§ **TASK DESCRIPTION**
Your task is to return all the entries below exactly, with every picture omitted.

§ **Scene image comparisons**
--

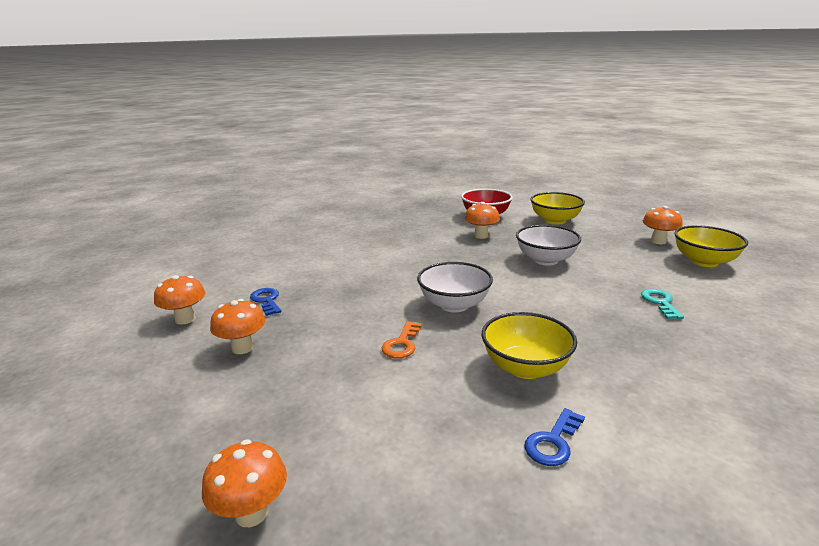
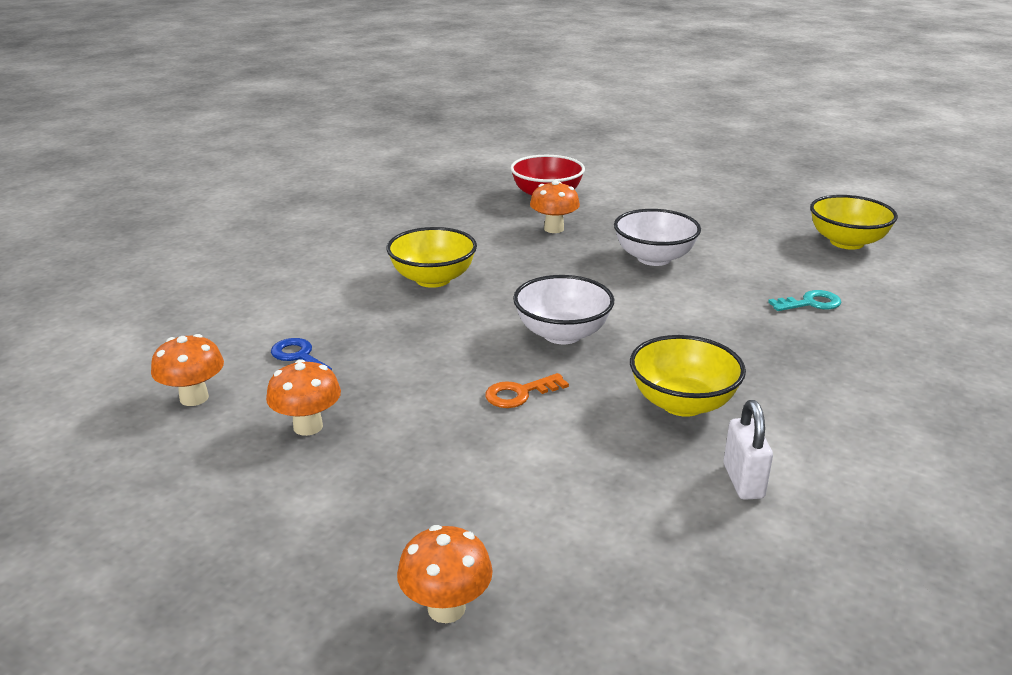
camera: 15 degrees left, 5 degrees up
(402, 344) = (520, 393): orange key -> orange key turned 60 degrees clockwise
(553, 442) = (743, 481): blue key -> white padlock
(555, 220) = (645, 197): yellow bowl -> yellow bowl (433, 279)
(658, 241) = (786, 218): orange mushroom -> none
(660, 302) = (810, 303): turquoise key -> turquoise key turned 90 degrees clockwise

--

§ **EXERCISE OUTPUT**
camera: 15 degrees left, 5 degrees up
(402, 344) = (520, 393): orange key -> orange key turned 60 degrees clockwise
(553, 442) = (743, 481): blue key -> white padlock
(555, 220) = (645, 197): yellow bowl -> yellow bowl (433, 279)
(658, 241) = (786, 218): orange mushroom -> none
(660, 302) = (810, 303): turquoise key -> turquoise key turned 90 degrees clockwise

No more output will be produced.